# GIVEN DATA
+ + + +
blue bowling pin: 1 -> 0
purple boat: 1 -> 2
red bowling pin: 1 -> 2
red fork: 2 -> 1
+ + + +
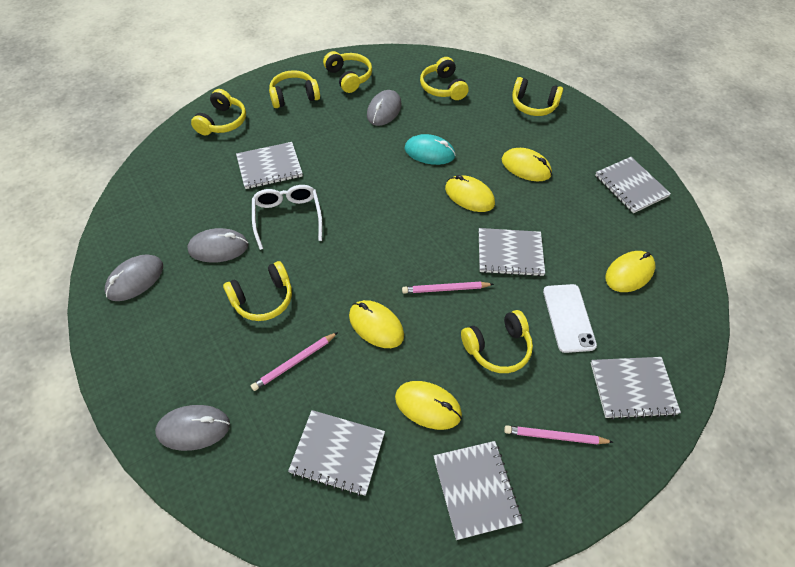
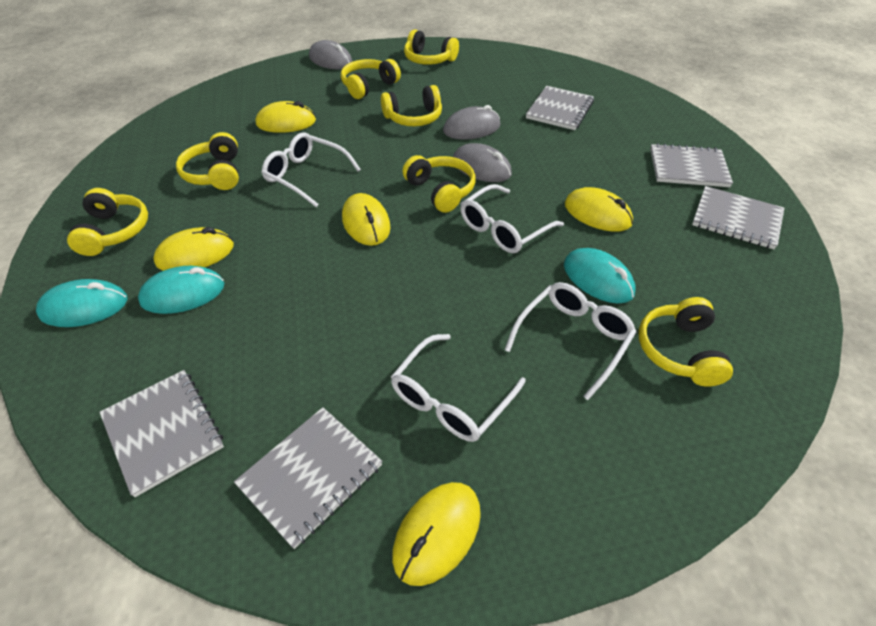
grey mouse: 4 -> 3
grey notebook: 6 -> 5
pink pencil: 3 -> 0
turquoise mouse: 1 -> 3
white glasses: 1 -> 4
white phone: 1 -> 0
+ + + +
# TASK GOAL
Only one stretch of the records above is wanted: the lines between the one holding "blue bowling pin: 1 -> 0" and the one holding "red fork: 2 -> 1", inclusive, reproduced exactly.

# SOLUTION TO THIS PROBLEM
blue bowling pin: 1 -> 0
purple boat: 1 -> 2
red bowling pin: 1 -> 2
red fork: 2 -> 1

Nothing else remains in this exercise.